What is needed | In the entries below, find the line with "grey key [186,64,248,77]" and the line with "red watering can [318,241,536,385] -> none". Reproduce those two lines and every line between them exactly, and nothing more.

--- Task input Enclosed Below ---

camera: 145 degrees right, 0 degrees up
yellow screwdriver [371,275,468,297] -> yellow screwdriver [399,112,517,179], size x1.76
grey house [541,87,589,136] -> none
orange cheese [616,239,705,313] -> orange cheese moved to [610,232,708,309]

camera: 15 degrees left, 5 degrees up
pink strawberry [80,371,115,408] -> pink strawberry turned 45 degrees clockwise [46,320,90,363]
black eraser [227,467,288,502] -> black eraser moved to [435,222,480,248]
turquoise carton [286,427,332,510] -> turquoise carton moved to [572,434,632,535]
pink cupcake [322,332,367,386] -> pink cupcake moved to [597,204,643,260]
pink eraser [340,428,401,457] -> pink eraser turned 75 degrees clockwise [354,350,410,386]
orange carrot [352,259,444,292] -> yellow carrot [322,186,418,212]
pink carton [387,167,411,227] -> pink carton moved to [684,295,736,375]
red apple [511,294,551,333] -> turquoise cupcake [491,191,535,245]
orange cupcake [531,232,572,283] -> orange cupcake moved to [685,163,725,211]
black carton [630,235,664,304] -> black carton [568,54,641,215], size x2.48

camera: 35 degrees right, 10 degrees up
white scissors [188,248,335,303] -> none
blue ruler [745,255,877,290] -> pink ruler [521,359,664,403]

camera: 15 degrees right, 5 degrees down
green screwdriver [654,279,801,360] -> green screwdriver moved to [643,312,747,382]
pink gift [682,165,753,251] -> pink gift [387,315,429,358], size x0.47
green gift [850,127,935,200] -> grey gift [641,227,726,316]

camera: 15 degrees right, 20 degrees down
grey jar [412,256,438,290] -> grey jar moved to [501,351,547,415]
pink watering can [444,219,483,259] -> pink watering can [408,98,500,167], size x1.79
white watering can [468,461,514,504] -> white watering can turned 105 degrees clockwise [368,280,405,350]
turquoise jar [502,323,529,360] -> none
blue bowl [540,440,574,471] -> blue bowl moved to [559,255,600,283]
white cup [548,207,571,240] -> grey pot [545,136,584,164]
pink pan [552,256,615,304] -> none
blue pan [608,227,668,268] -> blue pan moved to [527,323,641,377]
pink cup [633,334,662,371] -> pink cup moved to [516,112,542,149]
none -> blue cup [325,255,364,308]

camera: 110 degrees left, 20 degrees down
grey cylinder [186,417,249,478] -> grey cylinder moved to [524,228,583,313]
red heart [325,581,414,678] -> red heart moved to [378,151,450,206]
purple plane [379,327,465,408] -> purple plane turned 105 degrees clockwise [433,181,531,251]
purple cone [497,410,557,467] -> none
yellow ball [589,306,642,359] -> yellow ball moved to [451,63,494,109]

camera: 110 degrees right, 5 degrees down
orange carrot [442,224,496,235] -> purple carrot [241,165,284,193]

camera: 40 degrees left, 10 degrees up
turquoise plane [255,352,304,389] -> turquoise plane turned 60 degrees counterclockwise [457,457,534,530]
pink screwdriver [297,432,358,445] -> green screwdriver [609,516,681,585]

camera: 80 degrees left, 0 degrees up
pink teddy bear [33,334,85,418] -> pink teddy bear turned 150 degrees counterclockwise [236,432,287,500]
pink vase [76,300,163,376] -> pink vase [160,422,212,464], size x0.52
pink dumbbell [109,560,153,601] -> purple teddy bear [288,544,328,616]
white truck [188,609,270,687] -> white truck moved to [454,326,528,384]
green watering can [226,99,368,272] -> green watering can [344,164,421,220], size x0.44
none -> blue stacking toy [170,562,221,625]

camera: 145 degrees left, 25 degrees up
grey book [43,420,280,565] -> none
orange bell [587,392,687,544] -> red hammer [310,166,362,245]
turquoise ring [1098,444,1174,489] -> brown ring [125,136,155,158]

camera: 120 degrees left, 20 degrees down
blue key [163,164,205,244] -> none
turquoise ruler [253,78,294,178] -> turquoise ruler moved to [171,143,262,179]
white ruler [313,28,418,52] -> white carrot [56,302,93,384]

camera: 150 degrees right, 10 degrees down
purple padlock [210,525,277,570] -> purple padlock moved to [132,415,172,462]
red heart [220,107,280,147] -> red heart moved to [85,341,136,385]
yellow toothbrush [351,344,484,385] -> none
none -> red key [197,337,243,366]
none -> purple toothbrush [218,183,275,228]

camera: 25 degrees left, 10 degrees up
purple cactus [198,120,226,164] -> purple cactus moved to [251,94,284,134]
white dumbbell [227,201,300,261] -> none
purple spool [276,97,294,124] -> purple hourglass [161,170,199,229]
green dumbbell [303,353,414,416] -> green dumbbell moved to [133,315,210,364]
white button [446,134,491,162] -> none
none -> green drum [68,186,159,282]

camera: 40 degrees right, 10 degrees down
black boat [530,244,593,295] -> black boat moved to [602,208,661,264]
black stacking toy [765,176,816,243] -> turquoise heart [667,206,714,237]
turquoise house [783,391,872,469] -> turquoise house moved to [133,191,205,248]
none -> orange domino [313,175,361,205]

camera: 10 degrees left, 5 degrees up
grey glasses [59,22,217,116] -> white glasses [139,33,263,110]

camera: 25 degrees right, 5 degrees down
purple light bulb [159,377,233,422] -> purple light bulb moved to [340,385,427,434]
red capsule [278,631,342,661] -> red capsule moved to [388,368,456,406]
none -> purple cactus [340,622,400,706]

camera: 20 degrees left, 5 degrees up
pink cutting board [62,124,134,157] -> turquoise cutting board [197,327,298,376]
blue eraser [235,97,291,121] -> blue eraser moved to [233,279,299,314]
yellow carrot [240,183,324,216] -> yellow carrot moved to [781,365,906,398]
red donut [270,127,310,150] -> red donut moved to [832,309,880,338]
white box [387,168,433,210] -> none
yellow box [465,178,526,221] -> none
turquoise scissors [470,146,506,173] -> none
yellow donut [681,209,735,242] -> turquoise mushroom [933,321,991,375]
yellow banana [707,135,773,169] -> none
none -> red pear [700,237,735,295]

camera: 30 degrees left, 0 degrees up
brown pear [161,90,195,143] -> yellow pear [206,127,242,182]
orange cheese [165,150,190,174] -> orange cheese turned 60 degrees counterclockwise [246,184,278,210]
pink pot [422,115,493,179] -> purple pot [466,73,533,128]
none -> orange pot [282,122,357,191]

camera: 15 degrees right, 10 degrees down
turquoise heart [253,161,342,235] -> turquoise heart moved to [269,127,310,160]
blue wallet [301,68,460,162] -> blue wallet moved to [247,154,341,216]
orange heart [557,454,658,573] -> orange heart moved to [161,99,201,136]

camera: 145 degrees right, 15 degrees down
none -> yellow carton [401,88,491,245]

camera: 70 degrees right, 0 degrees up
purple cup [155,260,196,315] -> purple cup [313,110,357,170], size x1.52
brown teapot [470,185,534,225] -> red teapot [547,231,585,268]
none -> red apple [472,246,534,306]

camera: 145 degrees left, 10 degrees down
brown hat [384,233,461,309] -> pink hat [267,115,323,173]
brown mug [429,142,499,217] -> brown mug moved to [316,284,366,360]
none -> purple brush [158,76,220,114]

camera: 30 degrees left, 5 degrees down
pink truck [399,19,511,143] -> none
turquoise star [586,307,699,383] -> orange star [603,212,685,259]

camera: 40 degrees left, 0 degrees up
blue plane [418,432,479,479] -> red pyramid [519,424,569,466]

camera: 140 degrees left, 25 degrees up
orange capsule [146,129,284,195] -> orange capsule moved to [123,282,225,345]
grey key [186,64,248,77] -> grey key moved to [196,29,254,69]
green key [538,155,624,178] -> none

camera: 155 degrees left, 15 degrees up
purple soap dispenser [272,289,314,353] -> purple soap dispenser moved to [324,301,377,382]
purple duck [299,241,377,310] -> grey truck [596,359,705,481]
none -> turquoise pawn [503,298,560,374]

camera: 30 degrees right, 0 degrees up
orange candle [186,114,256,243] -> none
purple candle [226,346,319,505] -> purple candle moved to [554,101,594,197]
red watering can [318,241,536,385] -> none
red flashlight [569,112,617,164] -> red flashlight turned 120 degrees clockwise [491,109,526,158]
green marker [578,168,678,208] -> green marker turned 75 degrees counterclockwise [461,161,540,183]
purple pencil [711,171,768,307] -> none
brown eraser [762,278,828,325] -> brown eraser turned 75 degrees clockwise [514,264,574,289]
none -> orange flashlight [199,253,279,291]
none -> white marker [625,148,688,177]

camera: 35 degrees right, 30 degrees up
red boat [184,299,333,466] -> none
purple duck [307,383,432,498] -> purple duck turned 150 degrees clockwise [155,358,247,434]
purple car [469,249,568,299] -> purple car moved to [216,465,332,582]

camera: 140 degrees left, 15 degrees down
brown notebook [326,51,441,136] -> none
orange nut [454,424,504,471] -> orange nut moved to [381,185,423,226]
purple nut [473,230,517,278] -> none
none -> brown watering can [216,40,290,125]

--- End of Enclosed Task input ---

Result |
grey key [186,64,248,77] -> grey key moved to [196,29,254,69]
green key [538,155,624,178] -> none

camera: 155 degrees left, 15 degrees up
purple soap dispenser [272,289,314,353] -> purple soap dispenser moved to [324,301,377,382]
purple duck [299,241,377,310] -> grey truck [596,359,705,481]
none -> turquoise pawn [503,298,560,374]

camera: 30 degrees right, 0 degrees up
orange candle [186,114,256,243] -> none
purple candle [226,346,319,505] -> purple candle moved to [554,101,594,197]
red watering can [318,241,536,385] -> none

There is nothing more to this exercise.